What you will do
Write out the complete material exactly as it stands.

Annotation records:
● ● ● ●
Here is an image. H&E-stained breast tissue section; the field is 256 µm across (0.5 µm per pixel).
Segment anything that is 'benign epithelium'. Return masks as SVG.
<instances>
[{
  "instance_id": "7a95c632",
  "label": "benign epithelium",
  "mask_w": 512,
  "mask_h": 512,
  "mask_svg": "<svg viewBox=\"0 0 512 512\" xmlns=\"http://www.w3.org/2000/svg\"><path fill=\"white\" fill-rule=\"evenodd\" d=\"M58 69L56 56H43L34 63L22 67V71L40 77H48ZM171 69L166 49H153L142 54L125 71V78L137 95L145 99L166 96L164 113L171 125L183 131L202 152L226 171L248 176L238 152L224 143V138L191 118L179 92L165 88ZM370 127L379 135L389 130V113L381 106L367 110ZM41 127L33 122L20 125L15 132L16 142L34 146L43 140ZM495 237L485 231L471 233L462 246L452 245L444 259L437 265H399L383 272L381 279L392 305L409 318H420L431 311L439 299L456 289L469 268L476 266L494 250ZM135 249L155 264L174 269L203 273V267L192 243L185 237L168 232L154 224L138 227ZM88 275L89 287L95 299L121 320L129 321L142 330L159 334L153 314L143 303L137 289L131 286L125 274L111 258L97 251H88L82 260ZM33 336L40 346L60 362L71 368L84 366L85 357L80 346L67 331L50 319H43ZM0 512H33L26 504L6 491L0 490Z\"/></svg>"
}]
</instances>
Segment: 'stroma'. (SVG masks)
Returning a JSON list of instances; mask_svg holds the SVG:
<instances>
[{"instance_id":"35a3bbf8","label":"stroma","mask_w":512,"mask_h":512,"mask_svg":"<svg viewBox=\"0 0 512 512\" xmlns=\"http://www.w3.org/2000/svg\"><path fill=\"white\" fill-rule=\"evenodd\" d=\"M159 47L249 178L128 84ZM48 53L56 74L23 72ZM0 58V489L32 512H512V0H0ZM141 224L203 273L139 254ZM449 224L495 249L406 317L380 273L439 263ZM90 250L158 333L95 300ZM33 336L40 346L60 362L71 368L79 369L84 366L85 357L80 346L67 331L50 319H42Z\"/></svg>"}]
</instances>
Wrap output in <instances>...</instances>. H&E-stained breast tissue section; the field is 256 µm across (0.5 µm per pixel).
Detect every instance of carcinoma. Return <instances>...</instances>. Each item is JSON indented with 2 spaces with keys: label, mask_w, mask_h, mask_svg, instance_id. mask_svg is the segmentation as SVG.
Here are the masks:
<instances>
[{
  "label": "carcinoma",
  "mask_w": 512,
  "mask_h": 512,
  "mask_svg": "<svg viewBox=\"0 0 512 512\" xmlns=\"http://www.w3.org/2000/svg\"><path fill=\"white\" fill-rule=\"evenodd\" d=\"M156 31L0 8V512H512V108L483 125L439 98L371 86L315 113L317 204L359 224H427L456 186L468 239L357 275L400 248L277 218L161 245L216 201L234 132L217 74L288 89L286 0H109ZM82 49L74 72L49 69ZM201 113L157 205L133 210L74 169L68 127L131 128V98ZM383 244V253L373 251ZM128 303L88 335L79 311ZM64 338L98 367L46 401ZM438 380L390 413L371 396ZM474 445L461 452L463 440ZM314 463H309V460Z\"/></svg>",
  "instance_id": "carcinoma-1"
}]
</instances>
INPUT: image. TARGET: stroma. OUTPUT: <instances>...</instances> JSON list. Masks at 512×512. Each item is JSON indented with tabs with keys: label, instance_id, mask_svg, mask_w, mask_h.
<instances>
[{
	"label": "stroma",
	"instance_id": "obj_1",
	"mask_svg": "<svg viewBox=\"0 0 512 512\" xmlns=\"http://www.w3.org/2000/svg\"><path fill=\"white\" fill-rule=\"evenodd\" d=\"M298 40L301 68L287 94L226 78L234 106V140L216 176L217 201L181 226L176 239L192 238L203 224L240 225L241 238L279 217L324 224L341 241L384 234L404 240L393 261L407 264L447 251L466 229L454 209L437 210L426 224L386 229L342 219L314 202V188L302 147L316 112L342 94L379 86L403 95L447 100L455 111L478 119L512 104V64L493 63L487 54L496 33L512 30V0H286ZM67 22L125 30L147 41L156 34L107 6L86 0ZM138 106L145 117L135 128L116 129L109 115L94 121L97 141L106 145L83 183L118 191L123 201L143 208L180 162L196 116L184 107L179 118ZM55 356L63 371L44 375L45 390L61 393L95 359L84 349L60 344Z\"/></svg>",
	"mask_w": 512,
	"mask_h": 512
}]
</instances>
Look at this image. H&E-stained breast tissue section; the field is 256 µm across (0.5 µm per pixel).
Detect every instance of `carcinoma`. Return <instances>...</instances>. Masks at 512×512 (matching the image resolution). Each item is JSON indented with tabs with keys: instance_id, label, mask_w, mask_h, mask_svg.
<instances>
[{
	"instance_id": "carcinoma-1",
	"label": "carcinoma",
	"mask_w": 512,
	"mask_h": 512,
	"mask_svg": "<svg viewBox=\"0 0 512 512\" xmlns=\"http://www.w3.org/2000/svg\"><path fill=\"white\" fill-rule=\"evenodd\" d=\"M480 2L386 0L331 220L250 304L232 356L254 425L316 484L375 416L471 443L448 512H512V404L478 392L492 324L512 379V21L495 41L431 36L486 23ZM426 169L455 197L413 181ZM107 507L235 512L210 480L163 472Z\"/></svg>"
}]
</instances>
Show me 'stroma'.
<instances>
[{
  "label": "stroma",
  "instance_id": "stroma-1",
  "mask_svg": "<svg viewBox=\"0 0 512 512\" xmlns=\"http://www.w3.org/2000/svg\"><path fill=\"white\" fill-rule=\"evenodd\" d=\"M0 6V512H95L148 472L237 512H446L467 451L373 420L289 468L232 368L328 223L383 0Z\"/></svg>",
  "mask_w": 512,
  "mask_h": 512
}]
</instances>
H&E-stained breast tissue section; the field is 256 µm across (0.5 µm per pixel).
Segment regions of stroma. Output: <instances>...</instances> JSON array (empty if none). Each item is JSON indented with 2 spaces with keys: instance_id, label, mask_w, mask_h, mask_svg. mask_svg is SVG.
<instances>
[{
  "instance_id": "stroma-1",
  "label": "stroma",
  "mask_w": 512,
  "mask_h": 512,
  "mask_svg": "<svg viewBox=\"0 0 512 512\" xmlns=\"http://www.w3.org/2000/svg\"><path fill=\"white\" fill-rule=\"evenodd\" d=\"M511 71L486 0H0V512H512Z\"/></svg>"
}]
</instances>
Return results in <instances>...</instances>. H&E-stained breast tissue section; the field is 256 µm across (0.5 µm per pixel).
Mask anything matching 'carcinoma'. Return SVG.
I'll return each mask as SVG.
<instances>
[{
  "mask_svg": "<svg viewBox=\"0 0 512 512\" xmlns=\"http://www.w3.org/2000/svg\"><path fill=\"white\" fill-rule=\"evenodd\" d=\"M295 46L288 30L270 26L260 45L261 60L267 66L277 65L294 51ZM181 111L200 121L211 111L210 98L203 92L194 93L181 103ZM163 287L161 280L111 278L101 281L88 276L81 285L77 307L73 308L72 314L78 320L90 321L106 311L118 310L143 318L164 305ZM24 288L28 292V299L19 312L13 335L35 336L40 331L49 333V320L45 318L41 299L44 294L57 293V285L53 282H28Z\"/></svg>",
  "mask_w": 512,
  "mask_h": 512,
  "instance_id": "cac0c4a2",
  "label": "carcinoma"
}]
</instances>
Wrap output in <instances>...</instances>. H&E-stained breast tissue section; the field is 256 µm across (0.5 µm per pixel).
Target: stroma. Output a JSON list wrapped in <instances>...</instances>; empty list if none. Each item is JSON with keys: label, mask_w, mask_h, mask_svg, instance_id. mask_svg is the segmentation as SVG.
● ● ● ●
The result
Here is an image. H&E-stained breast tissue section; the field is 256 µm across (0.5 µm per pixel).
Segment anything that is 'benign epithelium'. Return masks as SVG.
<instances>
[{
  "instance_id": "7a95c632",
  "label": "benign epithelium",
  "mask_w": 512,
  "mask_h": 512,
  "mask_svg": "<svg viewBox=\"0 0 512 512\" xmlns=\"http://www.w3.org/2000/svg\"><path fill=\"white\" fill-rule=\"evenodd\" d=\"M58 69L56 56H43L34 63L22 67V71L40 77H48ZM171 69L166 49H153L142 54L125 71V78L137 95L145 99L166 96L164 113L171 125L183 131L202 152L226 171L248 176L238 152L224 143V138L191 118L179 92L165 88ZM370 127L379 135L389 130V113L381 106L367 110ZM41 127L33 122L20 125L15 132L16 142L34 146L43 140ZM495 237L485 231L471 233L462 246L452 245L444 259L437 265H399L383 272L381 279L392 305L409 318H420L431 311L439 299L456 289L469 268L476 266L494 250ZM135 249L155 264L174 269L203 273V267L192 243L185 237L168 232L154 224L138 227ZM88 275L89 287L95 299L121 320L129 321L142 330L159 334L153 314L143 303L137 289L131 286L125 274L111 258L97 251H88L82 260ZM33 336L40 346L60 362L71 368L84 366L85 357L80 346L67 331L50 319H43ZM0 512H33L26 504L6 491L0 490Z\"/></svg>"
}]
</instances>
Segment: 'stroma'. (SVG masks)
Returning a JSON list of instances; mask_svg holds the SVG:
<instances>
[{"instance_id":"35a3bbf8","label":"stroma","mask_w":512,"mask_h":512,"mask_svg":"<svg viewBox=\"0 0 512 512\" xmlns=\"http://www.w3.org/2000/svg\"><path fill=\"white\" fill-rule=\"evenodd\" d=\"M159 47L249 178L128 84ZM48 53L56 74L23 72ZM0 58V489L32 512H512V0H0ZM141 224L203 273L139 254ZM449 224L495 249L406 317L380 273L439 263ZM90 250L158 333L95 300ZM33 336L40 346L60 362L71 368L79 369L84 366L85 357L80 346L67 331L50 319H42Z\"/></svg>"}]
</instances>
Wrap output in <instances>...</instances>. H&E-stained breast tissue section; the field is 256 µm across (0.5 µm per pixel).
Detect every instance of carcinoma. Return <instances>...</instances>. Each item is JSON indented with 2 spaces with keys: label, mask_w, mask_h, mask_svg, instance_id. mask_svg is the segmentation as SVG.
Here are the masks:
<instances>
[{
  "label": "carcinoma",
  "mask_w": 512,
  "mask_h": 512,
  "mask_svg": "<svg viewBox=\"0 0 512 512\" xmlns=\"http://www.w3.org/2000/svg\"><path fill=\"white\" fill-rule=\"evenodd\" d=\"M156 31L0 8V512H512V108L483 125L439 98L371 86L315 113L317 204L359 224H427L456 186L468 239L357 275L400 248L277 218L161 245L216 201L234 132L217 74L288 89L286 0H109ZM82 49L74 72L49 69ZM201 113L157 205L133 210L74 169L68 127L131 128V98ZM383 244V253L373 251ZM128 303L88 335L79 311ZM64 338L98 367L46 401ZM438 380L390 413L371 396ZM474 445L461 452L463 440ZM314 463H309V460Z\"/></svg>",
  "instance_id": "carcinoma-1"
}]
</instances>
INPUT: image. TARGET: stroma. OUTPUT: <instances>...</instances> JSON list. Masks at 512×512. Each item is JSON indented with tabs with keys: label, instance_id, mask_svg, mask_w, mask_h.
<instances>
[{
	"label": "stroma",
	"instance_id": "obj_1",
	"mask_svg": "<svg viewBox=\"0 0 512 512\" xmlns=\"http://www.w3.org/2000/svg\"><path fill=\"white\" fill-rule=\"evenodd\" d=\"M298 40L301 68L287 94L226 78L234 106V140L216 176L217 201L181 226L176 239L192 238L203 224L240 225L241 238L279 217L324 224L341 241L384 234L404 240L393 261L407 264L447 251L466 229L454 209L437 210L426 224L386 229L342 219L314 202V188L302 147L316 112L342 94L379 86L403 95L447 100L455 111L478 119L512 104V64L493 63L487 54L496 33L512 30V0H286ZM67 22L125 30L147 41L156 34L107 6L86 0ZM138 106L145 117L135 128L116 129L109 115L94 121L97 141L106 145L83 183L118 191L123 201L143 208L180 162L196 116L184 107L179 118ZM55 356L63 371L44 375L45 390L61 393L95 359L84 349L60 344Z\"/></svg>",
	"mask_w": 512,
	"mask_h": 512
}]
</instances>
Look at this image. H&E-stained breast tissue section; the field is 256 µm across (0.5 µm per pixel).
Detect every instance of `carcinoma`. Return <instances>...</instances>. Masks at 512×512 (matching the image resolution). Each item is JSON indented with tabs with keys: instance_id, label, mask_w, mask_h, mask_svg.
<instances>
[{
	"instance_id": "carcinoma-1",
	"label": "carcinoma",
	"mask_w": 512,
	"mask_h": 512,
	"mask_svg": "<svg viewBox=\"0 0 512 512\" xmlns=\"http://www.w3.org/2000/svg\"><path fill=\"white\" fill-rule=\"evenodd\" d=\"M480 2L386 0L331 220L250 304L232 356L254 425L316 484L375 416L471 443L448 512H512V404L478 392L492 324L512 379V21L495 41L431 36L486 23ZM426 169L455 197L413 181ZM107 507L235 512L210 480L163 472Z\"/></svg>"
}]
</instances>
Show me 'stroma'.
<instances>
[{
  "label": "stroma",
  "instance_id": "stroma-1",
  "mask_svg": "<svg viewBox=\"0 0 512 512\" xmlns=\"http://www.w3.org/2000/svg\"><path fill=\"white\" fill-rule=\"evenodd\" d=\"M0 6V512H95L148 472L237 512H446L467 451L373 420L289 468L232 368L328 223L383 0Z\"/></svg>",
  "mask_w": 512,
  "mask_h": 512
}]
</instances>
H&E-stained breast tissue section; the field is 256 µm across (0.5 µm per pixel).
Segment regions of stroma. Output: <instances>...</instances> JSON array (empty if none). Each item is JSON indented with 2 spaces with keys: instance_id, label, mask_w, mask_h, mask_svg. mask_svg is SVG.
<instances>
[{
  "instance_id": "stroma-1",
  "label": "stroma",
  "mask_w": 512,
  "mask_h": 512,
  "mask_svg": "<svg viewBox=\"0 0 512 512\" xmlns=\"http://www.w3.org/2000/svg\"><path fill=\"white\" fill-rule=\"evenodd\" d=\"M511 71L486 0H0V512H512Z\"/></svg>"
}]
</instances>
Return results in <instances>...</instances>. H&E-stained breast tissue section; the field is 256 µm across (0.5 µm per pixel).
Mask anything matching 'carcinoma'. Return SVG.
I'll return each mask as SVG.
<instances>
[{
  "mask_svg": "<svg viewBox=\"0 0 512 512\" xmlns=\"http://www.w3.org/2000/svg\"><path fill=\"white\" fill-rule=\"evenodd\" d=\"M295 46L288 30L270 26L260 45L261 60L267 66L277 65L294 51ZM181 111L200 121L211 111L210 98L203 92L194 93L181 103ZM163 287L161 280L111 278L101 281L88 276L81 285L77 307L73 308L72 314L78 320L90 321L106 311L118 310L143 318L164 305ZM24 288L28 292V299L19 312L13 335L35 336L40 331L49 333V320L45 318L41 299L44 294L57 293V285L53 282H28Z\"/></svg>",
  "mask_w": 512,
  "mask_h": 512,
  "instance_id": "cac0c4a2",
  "label": "carcinoma"
}]
</instances>
Wrap output in <instances>...</instances>. H&E-stained breast tissue section; the field is 256 µm across (0.5 µm per pixel).
Target: stroma. Output a JSON list wrapped in <instances>...</instances>; empty list if none. Each item is JSON with keys: label, mask_w, mask_h, mask_svg, instance_id. mask_svg is the segmentation as SVG.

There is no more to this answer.